(Task inputs begins)
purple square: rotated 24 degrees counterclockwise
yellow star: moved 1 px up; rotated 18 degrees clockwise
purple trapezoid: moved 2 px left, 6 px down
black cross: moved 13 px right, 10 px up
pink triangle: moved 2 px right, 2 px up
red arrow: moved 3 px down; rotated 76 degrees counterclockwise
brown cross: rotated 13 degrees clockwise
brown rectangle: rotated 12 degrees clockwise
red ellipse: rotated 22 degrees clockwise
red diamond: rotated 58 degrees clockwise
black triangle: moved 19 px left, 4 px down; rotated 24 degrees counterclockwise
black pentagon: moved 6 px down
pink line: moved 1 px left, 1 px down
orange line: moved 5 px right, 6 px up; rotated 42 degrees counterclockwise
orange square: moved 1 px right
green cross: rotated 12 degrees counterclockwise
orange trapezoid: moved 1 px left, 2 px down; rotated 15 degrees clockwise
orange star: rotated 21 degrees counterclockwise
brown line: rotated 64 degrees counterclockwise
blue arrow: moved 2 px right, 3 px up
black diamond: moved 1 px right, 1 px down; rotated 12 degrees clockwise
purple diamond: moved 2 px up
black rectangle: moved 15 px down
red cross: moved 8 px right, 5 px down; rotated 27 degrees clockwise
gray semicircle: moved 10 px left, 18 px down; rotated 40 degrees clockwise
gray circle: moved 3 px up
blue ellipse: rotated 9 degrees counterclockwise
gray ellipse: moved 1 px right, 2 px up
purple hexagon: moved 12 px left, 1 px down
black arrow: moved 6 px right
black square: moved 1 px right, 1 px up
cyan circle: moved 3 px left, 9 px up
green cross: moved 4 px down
(Task inputs ends)
(Task inputs begins)
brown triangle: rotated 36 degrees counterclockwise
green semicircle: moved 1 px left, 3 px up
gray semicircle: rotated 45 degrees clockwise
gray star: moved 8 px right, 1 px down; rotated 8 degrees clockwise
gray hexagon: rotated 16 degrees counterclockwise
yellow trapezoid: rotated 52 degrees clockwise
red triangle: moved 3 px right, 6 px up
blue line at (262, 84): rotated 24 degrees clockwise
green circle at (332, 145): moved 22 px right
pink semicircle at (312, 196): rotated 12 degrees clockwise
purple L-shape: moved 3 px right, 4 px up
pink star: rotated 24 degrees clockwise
(Task inputs ends)
Give an exact copy of the lines above from the line with "orange star: rotated" up to and including the line with "green cross: moved 4 px down", and leave everything else out.

▶ [Expected answer]:
orange star: rotated 21 degrees counterclockwise
brown line: rotated 64 degrees counterclockwise
blue arrow: moved 2 px right, 3 px up
black diamond: moved 1 px right, 1 px down; rotated 12 degrees clockwise
purple diamond: moved 2 px up
black rectangle: moved 15 px down
red cross: moved 8 px right, 5 px down; rotated 27 degrees clockwise
gray semicircle: moved 10 px left, 18 px down; rotated 40 degrees clockwise
gray circle: moved 3 px up
blue ellipse: rotated 9 degrees counterclockwise
gray ellipse: moved 1 px right, 2 px up
purple hexagon: moved 12 px left, 1 px down
black arrow: moved 6 px right
black square: moved 1 px right, 1 px up
cyan circle: moved 3 px left, 9 px up
green cross: moved 4 px down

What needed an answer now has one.